• _TASK REQUIREMENTS_
Once the images are set aside, write out the rest of the records exactly.

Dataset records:
○ ○ ○ ○
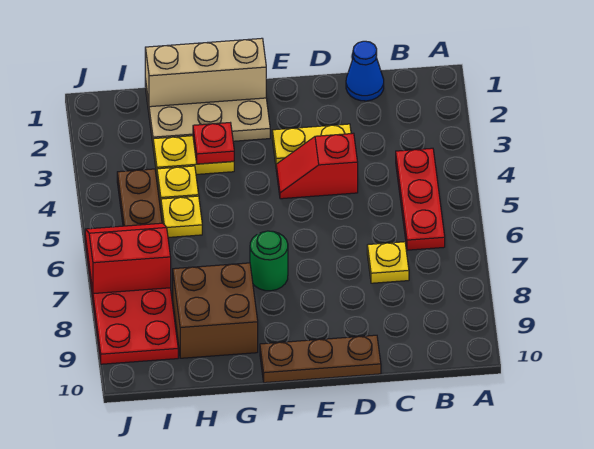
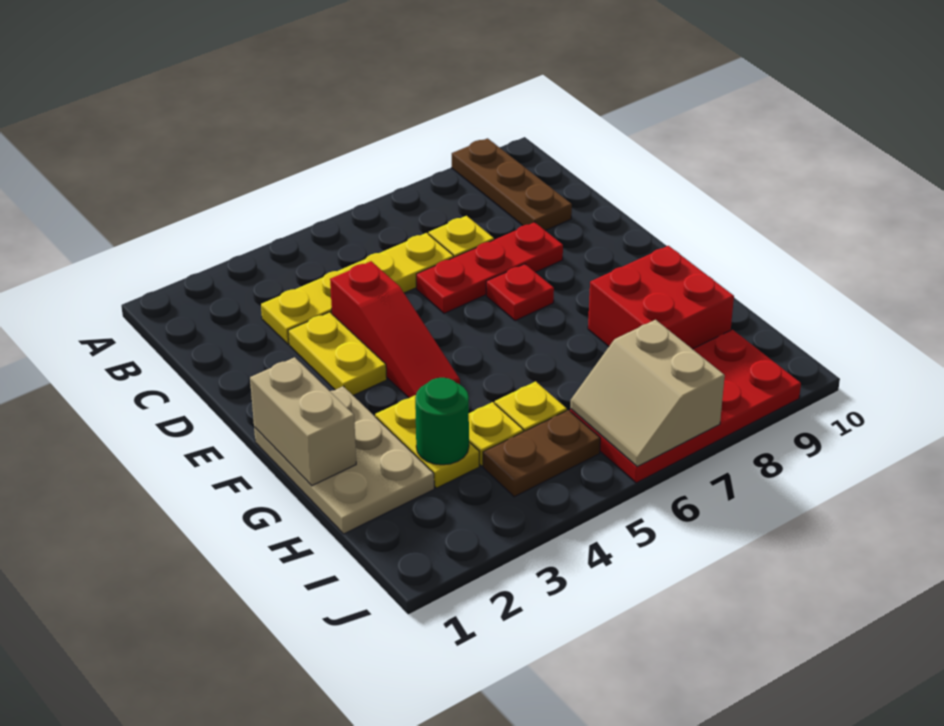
red 1x3 plate [396,148,445,250] -> red 1x3 plate moved to [416,222,563,313]
blue 1x1 cone [346,41,384,101] -> none
none -> yellow 1x4 plate [261,233,454,344]
red 1x2 slope [276,133,358,199] -> red 1x3 slope [330,261,460,398]
brown 1x3 plate [260,335,381,383] -> brown 1x3 plate moved to [452,138,572,231]
tan 1x3 brick [145,38,266,107] -> tan 1x2 brick [250,357,356,486]
green 1x1 round brick [250,231,288,291] -> green 1x1 round brick moved to [415,378,469,465]
red 1x1 plate [193,123,234,164] -> red 1x1 plate moved to [486,264,554,321]
brown 2x2 brick [173,263,258,358] -> red 2x2 brick [588,246,734,349]
red 2x2 slope [85,223,171,294] -> tan 2x2 slope [570,320,725,466]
○ ○ ○ ○
• _RESULT FOR THIS TASK_
red 1x3 plate [396,148,445,250] -> red 1x3 plate moved to [416,222,563,313]
blue 1x1 cone [346,41,384,101] -> none
none -> yellow 1x4 plate [261,233,454,344]
red 1x2 slope [276,133,358,199] -> red 1x3 slope [330,261,460,398]
brown 1x3 plate [260,335,381,383] -> brown 1x3 plate moved to [452,138,572,231]
tan 1x3 brick [145,38,266,107] -> tan 1x2 brick [250,357,356,486]
green 1x1 round brick [250,231,288,291] -> green 1x1 round brick moved to [415,378,469,465]
red 1x1 plate [193,123,234,164] -> red 1x1 plate moved to [486,264,554,321]
brown 2x2 brick [173,263,258,358] -> red 2x2 brick [588,246,734,349]
red 2x2 slope [85,223,171,294] -> tan 2x2 slope [570,320,725,466]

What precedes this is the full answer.